WHAT THIS TASK INVOLVES: Exact wording is required: give all the records again, minus the pictures.

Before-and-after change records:
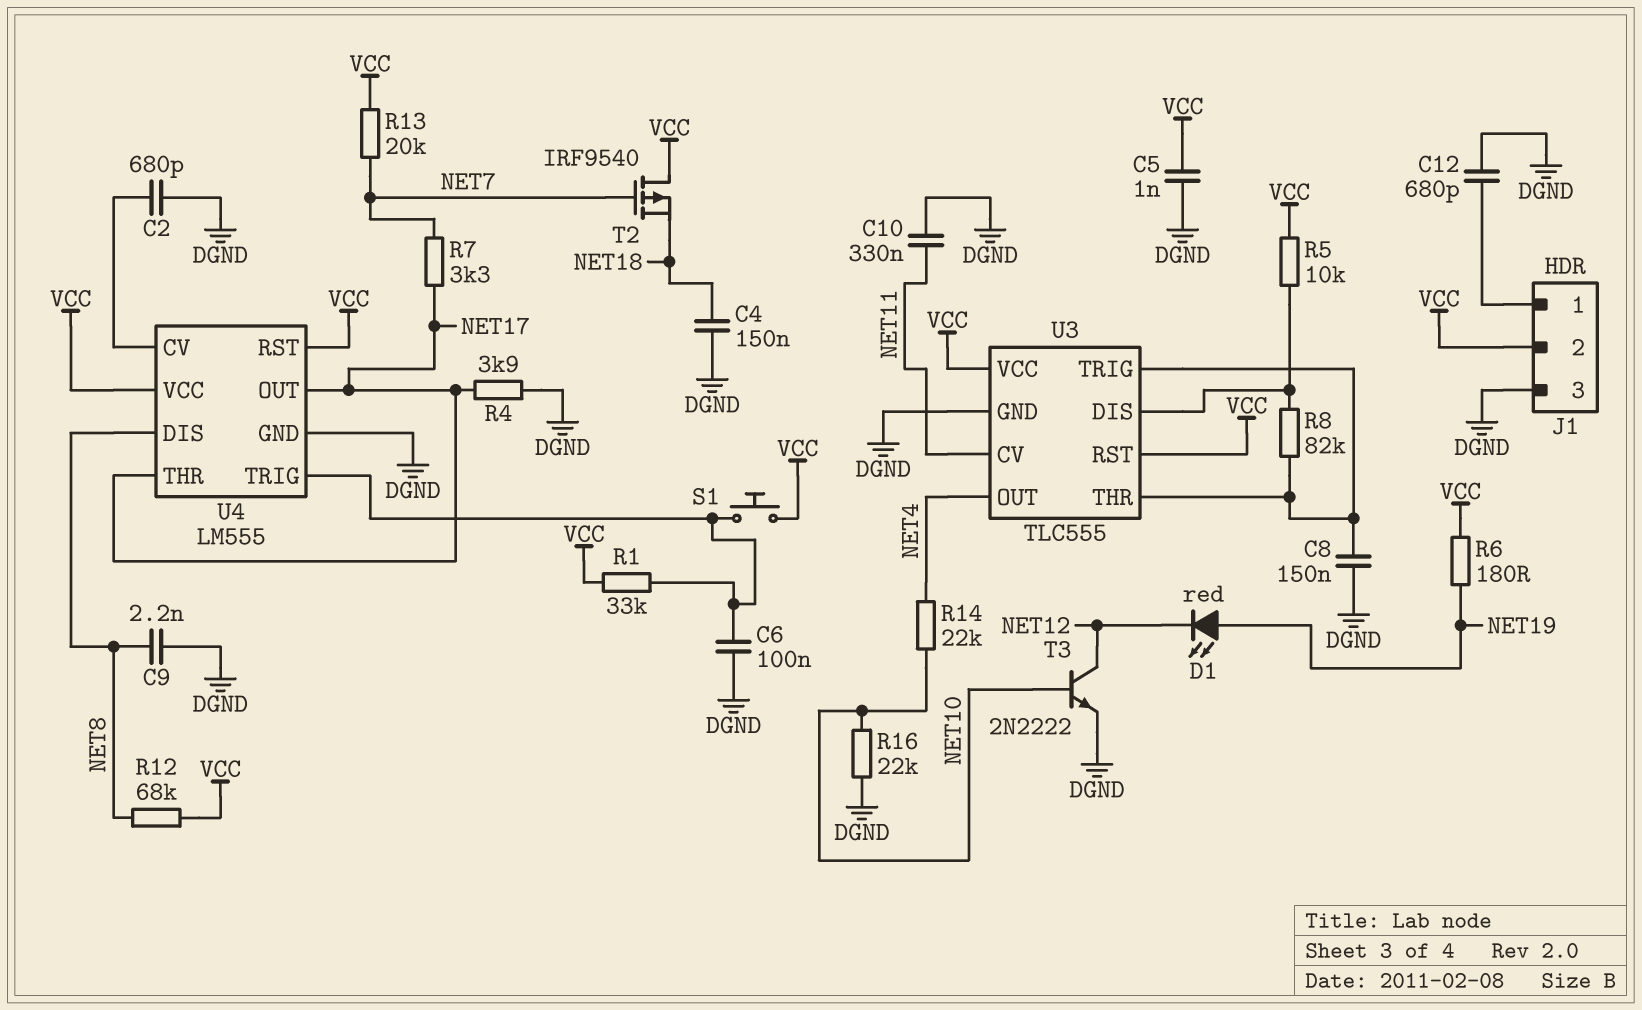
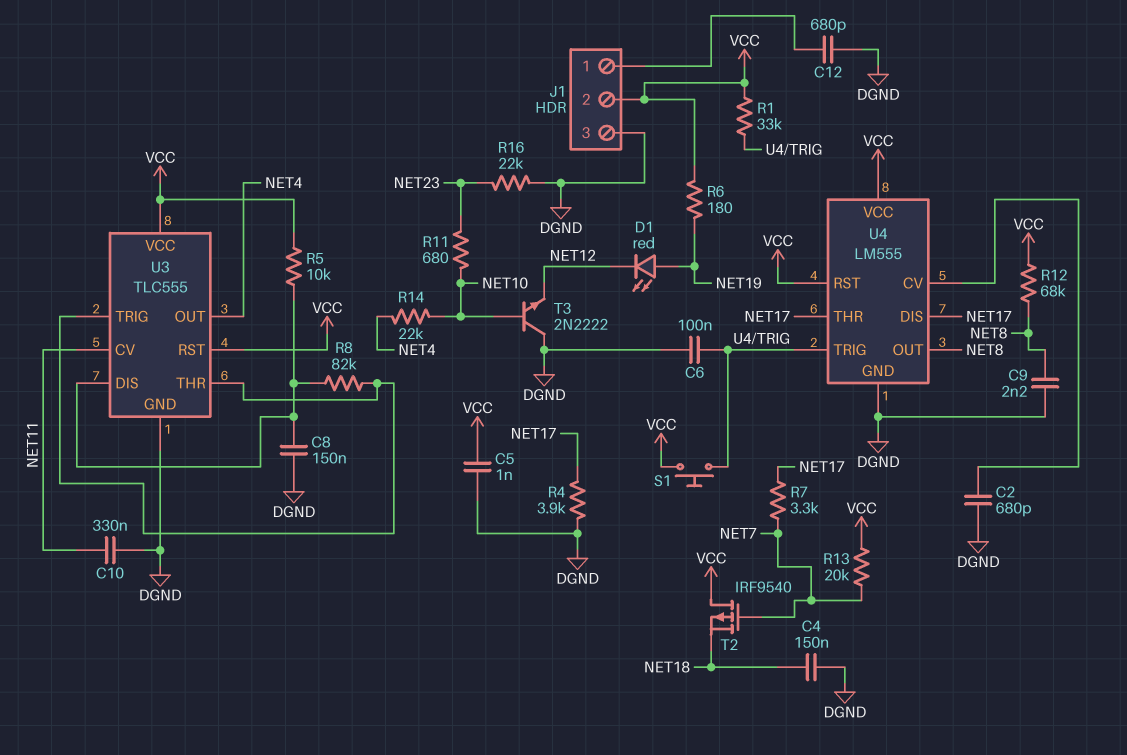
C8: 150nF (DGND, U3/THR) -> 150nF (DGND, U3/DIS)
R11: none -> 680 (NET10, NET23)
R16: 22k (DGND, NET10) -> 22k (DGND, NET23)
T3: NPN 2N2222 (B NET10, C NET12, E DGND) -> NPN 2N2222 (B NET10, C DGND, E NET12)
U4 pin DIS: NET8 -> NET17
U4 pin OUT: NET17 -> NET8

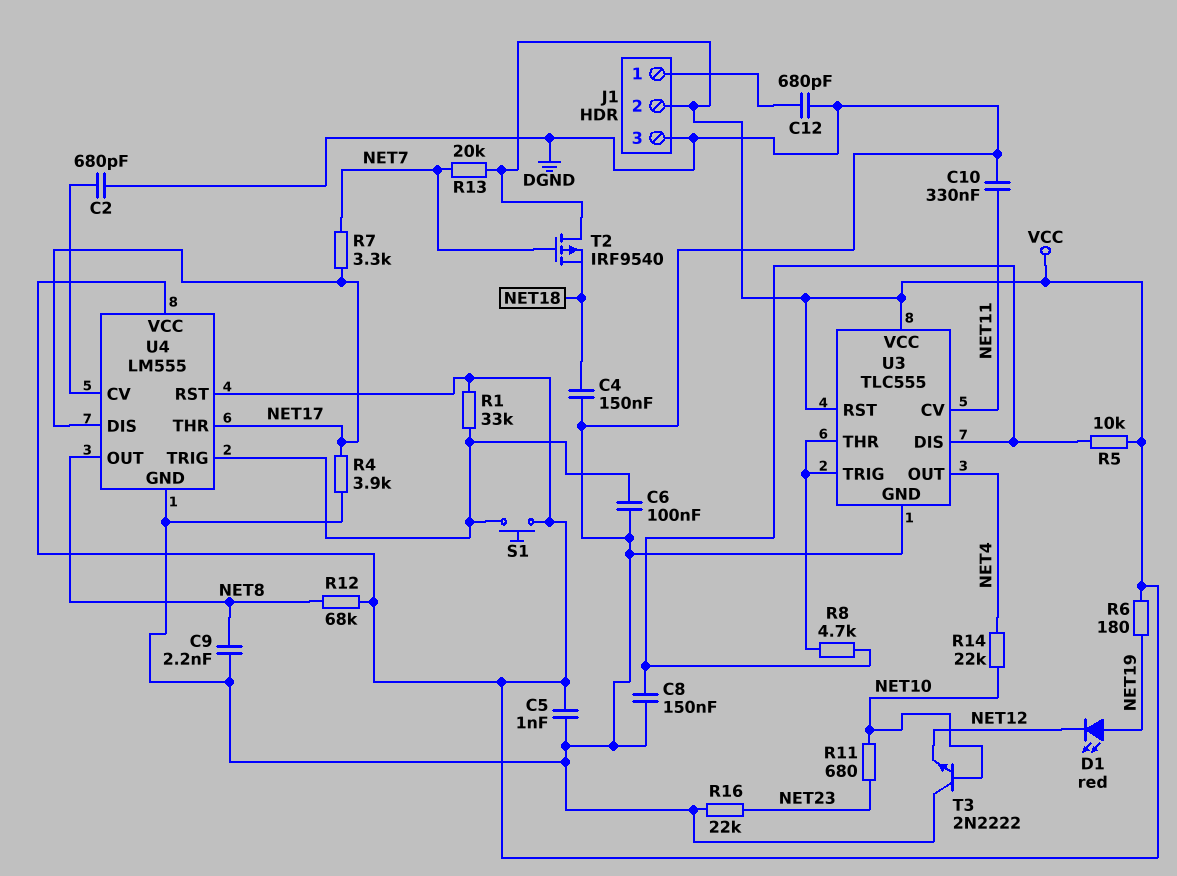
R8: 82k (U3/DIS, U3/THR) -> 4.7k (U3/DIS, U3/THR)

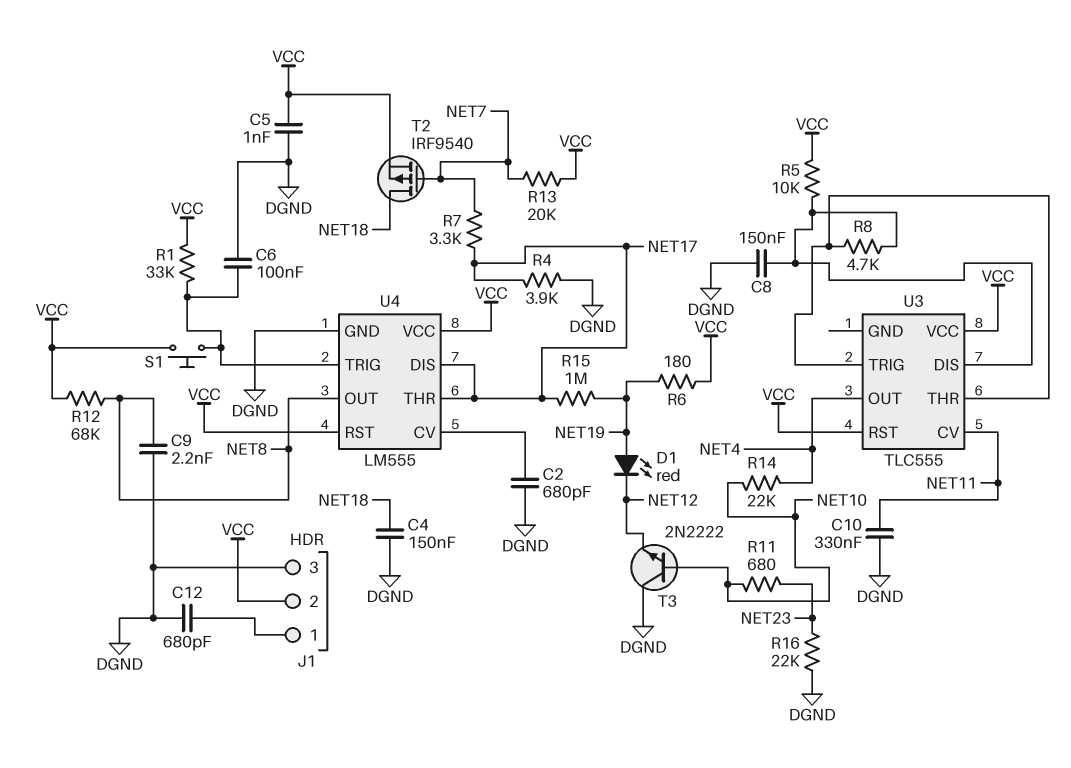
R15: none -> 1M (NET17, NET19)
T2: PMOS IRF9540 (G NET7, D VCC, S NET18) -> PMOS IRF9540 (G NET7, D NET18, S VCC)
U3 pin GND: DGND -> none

COMPLETED TASK:
C8: 150nF (DGND, U3/THR) -> 150nF (DGND, U3/DIS)
R11: none -> 680 (NET10, NET23)
R16: 22k (DGND, NET10) -> 22k (DGND, NET23)
T3: NPN 2N2222 (B NET10, C NET12, E DGND) -> NPN 2N2222 (B NET10, C DGND, E NET12)
U4 pin DIS: NET8 -> NET17
U4 pin OUT: NET17 -> NET8

R8: 82k (U3/DIS, U3/THR) -> 4.7k (U3/DIS, U3/THR)

R15: none -> 1M (NET17, NET19)
T2: PMOS IRF9540 (G NET7, D VCC, S NET18) -> PMOS IRF9540 (G NET7, D NET18, S VCC)
U3 pin GND: DGND -> none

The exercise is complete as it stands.